## Exercise objective
Reproduce the records verbatim from their beginning through the line containing "Scan for the", with both ends included. Omit the pictures from your answer.

## Data excerpts
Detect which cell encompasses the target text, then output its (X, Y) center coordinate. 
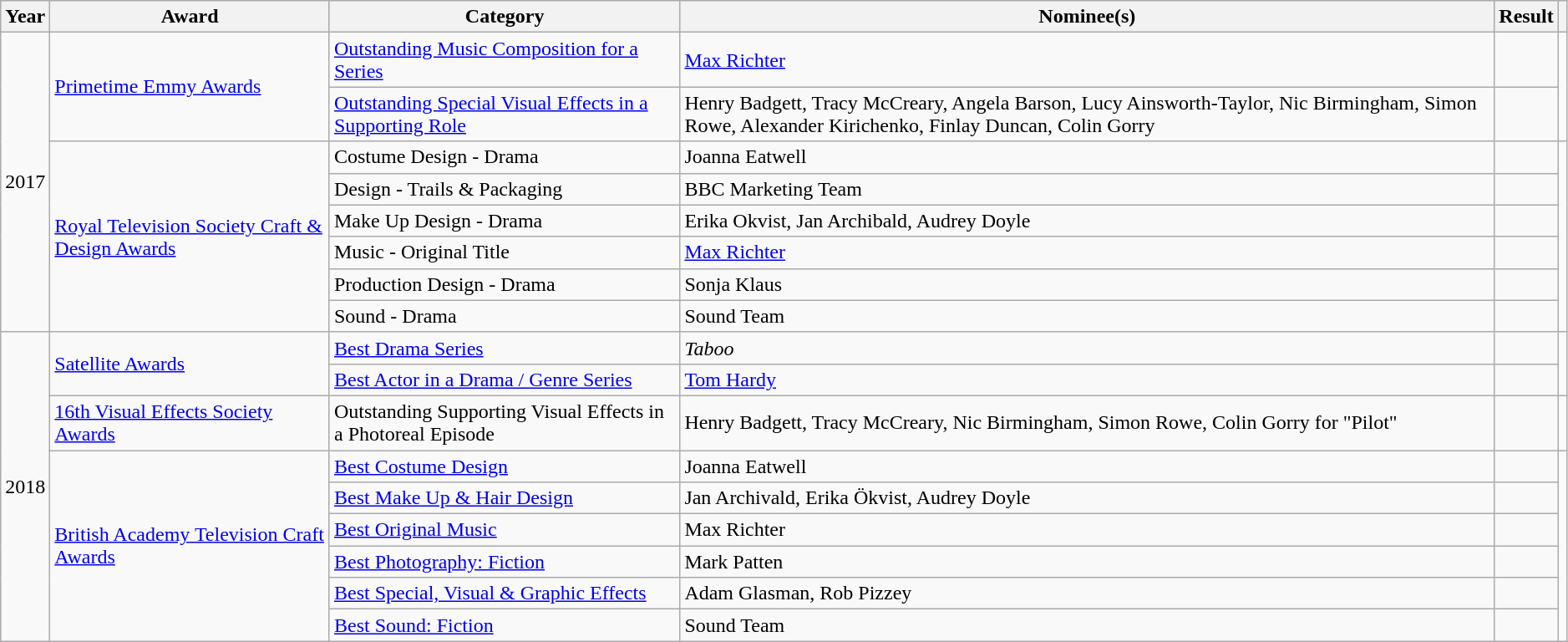
Best Original Music (505, 530)
Outstanding Supporting Visual Effects in a Photoreal Episode (505, 423)
Adam Glasman, Rob Pizzey (1088, 593)
Result (1526, 17)
Royal Television Society Craft & Design Awards (190, 236)
Production Design - Drama (505, 284)
British Academy Television Craft Awards (190, 545)
Jan Archivald, Erika Ökvist, Audrey Doyle (1088, 498)
Best Drama Series (505, 348)
Best Make Up & Hair Design (505, 498)
2018 (25, 486)
Outstanding Music Composition for a Series (505, 60)
Music - Original Title (505, 252)
Award (190, 17)
Henry Badgett, Tracy McCreary, Angela Barson, Lucy Ainsworth-Taylor, Nic Birmingham, Simon Rowe, Alexander Kirichenko, Finlay Duncan, Colin Gorry (1088, 114)
Make Up Design - Drama (505, 221)
16th Visual Effects Society Awards (190, 423)
Sonja Klaus (1088, 284)
Outstanding Special Visual Effects in a Supporting Role (505, 114)
Best Actor in a Drama / Genre Series (505, 379)
Nominee(s) (1088, 17)
Design - Trails & Packaging (505, 189)
Taboo (1088, 348)
Tom Hardy (1088, 379)
Sound - Drama (505, 316)
Satellite Awards (190, 363)
Best Photography: Fiction (505, 561)
Costume Design - Drama (505, 157)
Erika Okvist, Jan Archibald, Audrey Doyle (1088, 221)
Category (505, 17)
Best Sound: Fiction (505, 625)
Mark Patten (1088, 561)
Best Costume Design (505, 465)
Henry Badgett, Tracy McCreary, Nic Birmingham, Simon Rowe, Colin Gorry for "Pilot" (1088, 423)
Year (25, 17)
BBC Marketing Team (1088, 189)
Best Special, Visual & Graphic Effects (505, 593)
Primetime Emmy Awards (190, 87)
2017 (25, 182)
Scan for the cell matching the given text and deliver its (x, y) coordinate at center. 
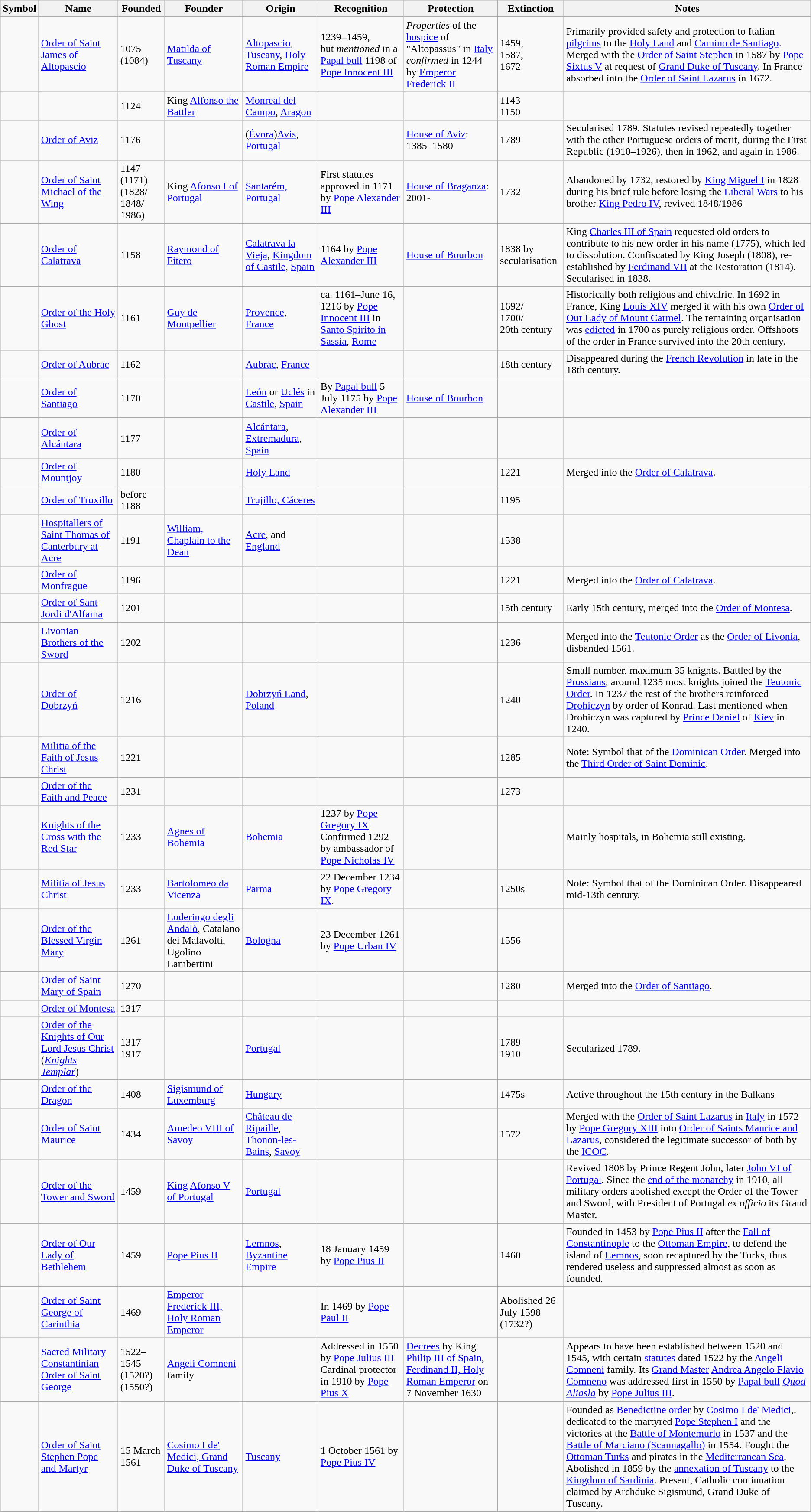
Order of Our Lady of Bethlehem (78, 1254)
Guy de Montpellier (204, 318)
Hungary (281, 1093)
1250s (531, 888)
Knights of the Cross with the Red Star (78, 837)
Lemnos, Byzantine Empire (281, 1254)
Tuscany (281, 1456)
Secularized 1789. (687, 1048)
Merged into the Order of Santiago. (687, 985)
1273 (531, 791)
Name (78, 9)
Order of Montesa (78, 1008)
Monreal del Campo, Aragon (281, 106)
1732 (531, 191)
By Papal bull 5 July 1175 by Pope Alexander III (361, 398)
1195 (531, 500)
Mainly hospitals, in Bohemia still existing. (687, 837)
1280 (531, 985)
Dobrzyń Land, Poland (281, 699)
Order of the Holy Ghost (78, 318)
Symbol (19, 9)
11431150 (531, 106)
1459,1587,1672 (531, 55)
1176 (141, 140)
1692/1700/20th century (531, 318)
Order of Saint Stephen Pope and Martyr (78, 1456)
1285 (531, 757)
1469 (141, 1312)
Order of Saint James of Altopascio (78, 55)
1460 (531, 1254)
13171917 (141, 1048)
First statutes approved in 1171 by Pope Alexander III (361, 191)
Early 15th century, merged into the Order of Montesa. (687, 608)
Order of Mountjoy (78, 471)
Origin (281, 9)
Addressed in 1550 by Pope Julius IIICardinal protector in 1910 by Pope Pius X (361, 1369)
House of Aviz: 1385–1580 (451, 140)
1556 (531, 940)
Order of Saint Mary of Spain (78, 985)
18 January 1459 by Pope Pius II (361, 1254)
Order of the Blessed Virgin Mary (78, 940)
1180 (141, 471)
Calatrava la Vieja, Kingdom of Castile, Spain (281, 255)
Properties of the hospice of "Altopassus" in Italy confirmed in 1244 by Emperor Frederick II (451, 55)
1261 (141, 940)
Order of Aviz (78, 140)
Château de Ripaille, Thonon-les-Bains, Savoy (281, 1133)
Bartolomeo da Vicenza (204, 888)
1317 (141, 1008)
Acre, andEngland (281, 540)
1124 (141, 106)
1161 (141, 318)
Santarém, Portugal (281, 191)
1239–1459,but mentioned in a Papal bull 1198 of Pope Innocent III (361, 55)
18th century (531, 364)
1158 (141, 255)
Order of Monfragüe (78, 580)
17891910 (531, 1048)
Sacred Military Constantinian Order of Saint George (78, 1369)
1237 by Pope Gregory IXConfirmed 1292 by ambassador of Pope Nicholas IV (361, 837)
Militia of Jesus Christ (78, 888)
In 1469 by Pope Paul II (361, 1312)
1202 (141, 642)
Emperor Frederick III, Holy Roman Emperor (204, 1312)
1270 (141, 985)
1475s (531, 1093)
Extinction (531, 9)
Raymond of Fitero (204, 255)
1 October 1561 by Pope Pius IV (361, 1456)
1789 (531, 140)
ca. 1161–June 16, 1216 by Pope Innocent III in Santo Spirito in Sassia, Rome (361, 318)
Order of Dobrzyń (78, 699)
Parma (281, 888)
1231 (141, 791)
1572 (531, 1133)
1164 by Pope Alexander III (361, 255)
1162 (141, 364)
Sigismund of Luxemburg (204, 1093)
William, Chaplain to the Dean (204, 540)
Order of Sant Jordi d'Alfama (78, 608)
Notes (687, 9)
1838 by secularisation (531, 255)
1216 (141, 699)
León or Uclés in Castile, Spain (281, 398)
Protection (451, 9)
1170 (141, 398)
1240 (531, 699)
1196 (141, 580)
Order of the Knights of Our Lord Jesus Christ(Knights Templar) (78, 1048)
15th century (531, 608)
Cosimo I de' Medici, Grand Duke of Tuscany (204, 1456)
Order of Calatrava (78, 255)
Note: Symbol that of the Dominican Order. Merged into the Third Order of Saint Dominic. (687, 757)
Bologna (281, 940)
Order of Truxillo (78, 500)
Order of Saint Maurice (78, 1133)
Aubrac, France (281, 364)
1147(1171)(1828/1848/1986) (141, 191)
Order of the Faith and Peace (78, 791)
Militia of the Faith of Jesus Christ (78, 757)
Hospitallers of Saint Thomas of Canterbury at Acre (78, 540)
before 1188 (141, 500)
Merged into the Teutonic Order as the Order of Livonia, disbanded 1561. (687, 642)
22 December 1234 by Pope Gregory IX. (361, 888)
Provence, France (281, 318)
Loderingo degli Andalò, Catalano dei Malavolti, Ugolino Lambertini (204, 940)
Note: Symbol that of the Dominican Order. Disappeared mid-13th century. (687, 888)
Founded (141, 9)
1538 (531, 540)
Order of Santiago (78, 398)
Bohemia (281, 837)
Holy Land (281, 471)
Amedeo VIII of Savoy (204, 1133)
1177 (141, 438)
King Afonso V of Portugal (204, 1191)
Trujillo, Cáceres (281, 500)
1236 (531, 642)
1434 (141, 1133)
Founder (204, 9)
House of Braganza: 2001- (451, 191)
Active throughout the 15th century in the Balkans (687, 1093)
Angeli Comneni family (204, 1369)
King Alfonso the Battler (204, 106)
Order of Alcántara (78, 438)
Altopascio, Tuscany, Holy Roman Empire (281, 55)
Order of Saint Michael of the Wing (78, 191)
23 December 1261 by Pope Urban IV (361, 940)
Order of Aubrac (78, 364)
Alcántara, Extremadura, Spain (281, 438)
Abolished 26 July 1598(1732?) (531, 1312)
Agnes of Bohemia (204, 837)
Matilda of Tuscany (204, 55)
Decrees by King Philip III of Spain, Ferdinand II, Holy Roman Emperor on 7 November 1630 (451, 1369)
King Afonso I of Portugal (204, 191)
Pope Pius II (204, 1254)
1075(1084) (141, 55)
1191 (141, 540)
15 March 1561 (141, 1456)
1201 (141, 608)
Order of Saint George of Carinthia (78, 1312)
1408 (141, 1093)
(Évora)Avis, Portugal (281, 140)
1522–1545(1520?)(1550?) (141, 1369)
Order of the Tower and Sword (78, 1191)
Order of the Dragon (78, 1093)
Disappeared during the French Revolution in late in the 18th century. (687, 364)
Recognition (361, 9)
Livonian Brothers of the Sword (78, 642)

## Completed task
Detect which cell encompasses the target text, then output its (X, Y) center coordinate. 
Best Original Music (505, 530)
Outstanding Supporting Visual Effects in a Photoreal Episode (505, 423)
Adam Glasman, Rob Pizzey (1088, 593)
Result (1526, 17)
Royal Television Society Craft & Design Awards (190, 236)
Production Design - Drama (505, 284)
British Academy Television Craft Awards (190, 545)
Jan Archivald, Erika Ökvist, Audrey Doyle (1088, 498)
Best Drama Series (505, 348)
Best Make Up & Hair Design (505, 498)
2018 (25, 486)
Outstanding Music Composition for a Series (505, 60)
Music - Original Title (505, 252)
Award (190, 17)
Henry Badgett, Tracy McCreary, Angela Barson, Lucy Ainsworth-Taylor, Nic Birmingham, Simon Rowe, Alexander Kirichenko, Finlay Duncan, Colin Gorry (1088, 114)
Make Up Design - Drama (505, 221)
16th Visual Effects Society Awards (190, 423)
Sonja Klaus (1088, 284)
Outstanding Special Visual Effects in a Supporting Role (505, 114)
Best Actor in a Drama / Genre Series (505, 379)
Nominee(s) (1088, 17)
Design - Trails & Packaging (505, 189)
Taboo (1088, 348)
Tom Hardy (1088, 379)
Sound - Drama (505, 316)
Satellite Awards (190, 363)
Best Photography: Fiction (505, 561)
Costume Design - Drama (505, 157)
Erika Okvist, Jan Archibald, Audrey Doyle (1088, 221)
Category (505, 17)
Best Sound: Fiction (505, 625)
Mark Patten (1088, 561)
Best Costume Design (505, 465)
Henry Badgett, Tracy McCreary, Nic Birmingham, Simon Rowe, Colin Gorry for "Pilot" (1088, 423)
Year (25, 17)
BBC Marketing Team (1088, 189)
Best Special, Visual & Graphic Effects (505, 593)
Primetime Emmy Awards (190, 87)
2017 (25, 182)
Scan for the cell matching the given text and deliver its (x, y) coordinate at center. 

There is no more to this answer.